→ Exercise objective
Go through the listing below and return each line that includes "degrees".

▼▼▼

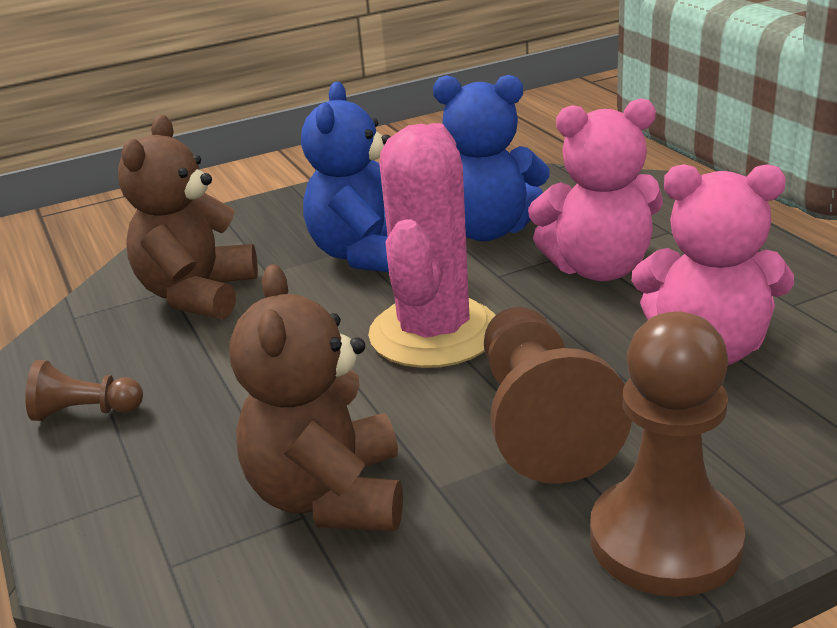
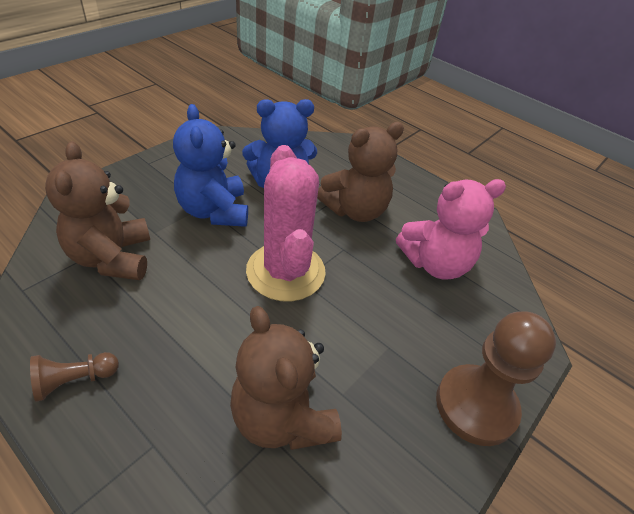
camera: 30 degrees left, 15 degrees up
(540, 421) = (376, 331): brown pawn -> none
(598, 269) = (355, 210): pink teddy bear -> brown teddy bear

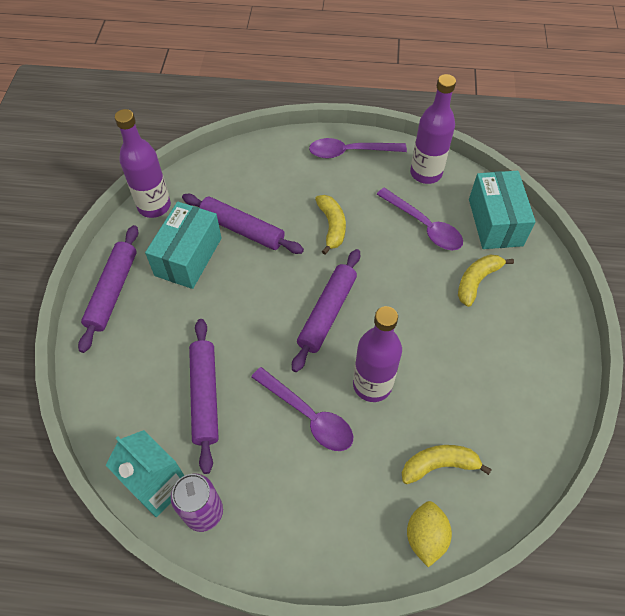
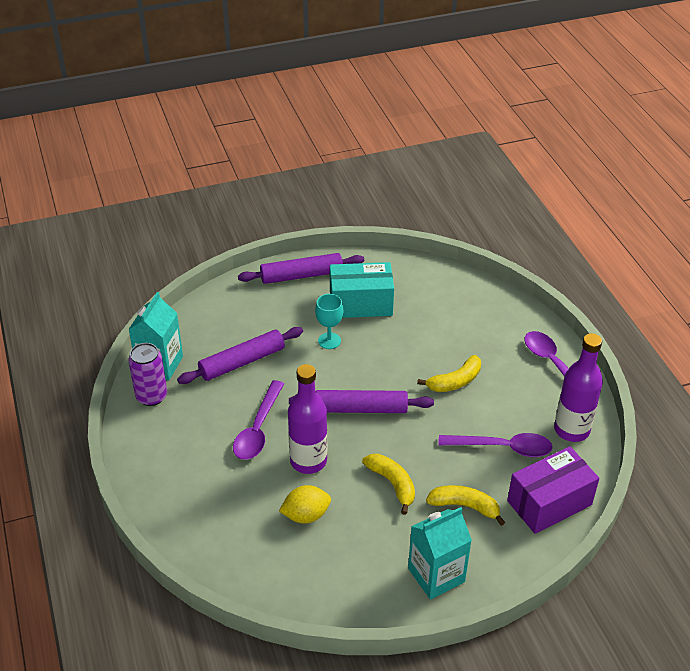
camera: 65 degrees right, 15 degrees down
(154, 206) = (396, 264): purple bottle -> none
(222, 304) = (329, 341): none -> turquoise goblet
(242, 229) = (410, 325): purple rolling pin -> none
(424, 226) = (503, 448): purple spoon -> purple spoon turned 105 degrees counterclockwise
(425, 536) = (191, 536): yellow lemon -> yellow lemon (306, 515)
(439, 465) = (257, 528): yellow banana -> yellow banana (392, 484)
(495, 222) = (549, 503): turquoise box -> purple box
(543, 334) = (436, 575): none -> turquoise carton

▲▲▲

→ Answer below
camera: 30 degrees left, 15 degrees up
camera: 65 degrees right, 15 degrees down
(424, 226) = (503, 448): purple spoon -> purple spoon turned 105 degrees counterclockwise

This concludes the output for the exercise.